(Extracted data entries)
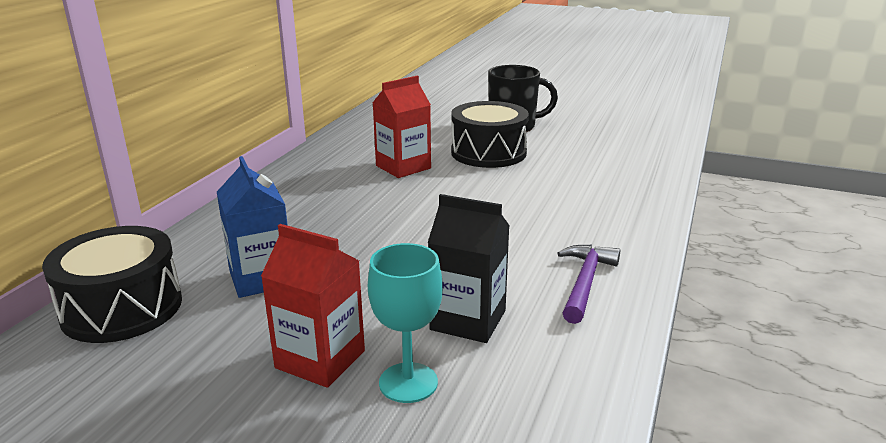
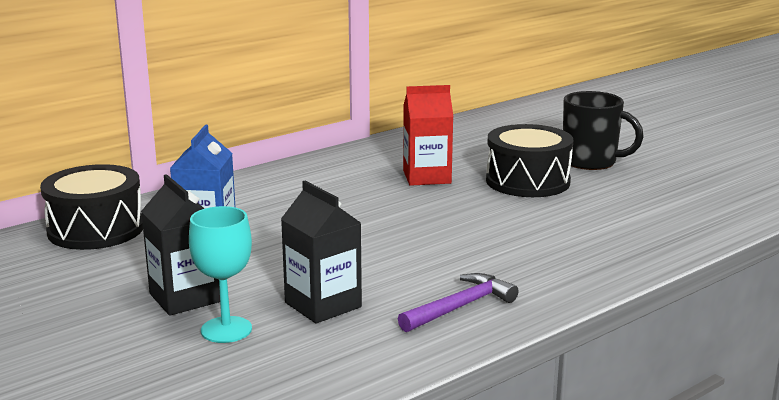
camera: 30 degrees right, 5 degrees down
red carton [261,224,365,388] -> black carton [141,174,220,316]

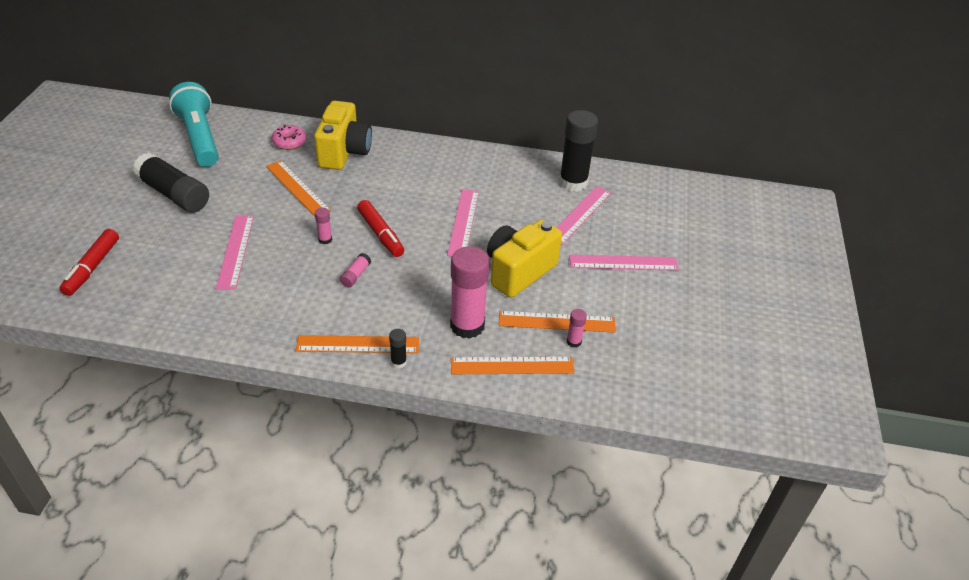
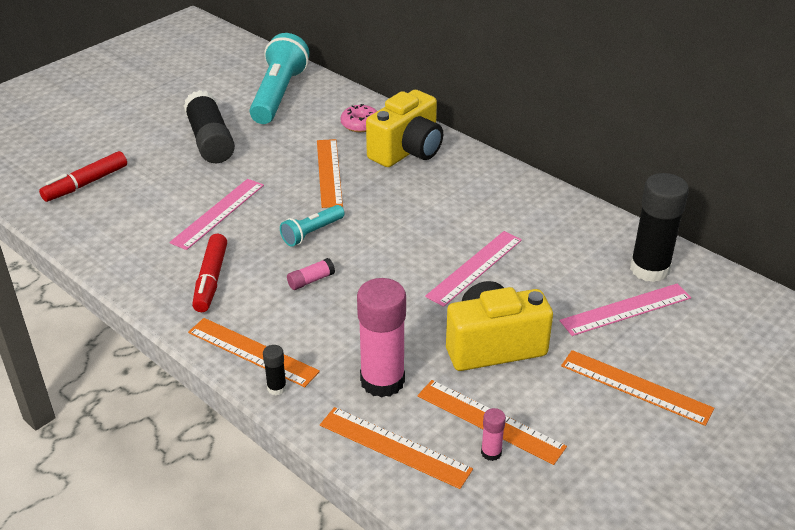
camera: 35 degrees right, 5 degrees down
pink glue stick [315,208,332,244] -> turquoise flashlight [280,205,345,247]
red marker [357,200,404,257] -> red marker moved to [192,234,227,312]
pink ruler [569,255,679,271] -> orange ruler [561,350,714,426]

• _Exercise instructions_
What you return must match the data above exactly, with no images included.

• _Response area_
camera: 30 degrees right, 5 degrees down
red carton [261,224,365,388] -> black carton [141,174,220,316]

camera: 35 degrees right, 5 degrees down
pink glue stick [315,208,332,244] -> turquoise flashlight [280,205,345,247]
red marker [357,200,404,257] -> red marker moved to [192,234,227,312]
pink ruler [569,255,679,271] -> orange ruler [561,350,714,426]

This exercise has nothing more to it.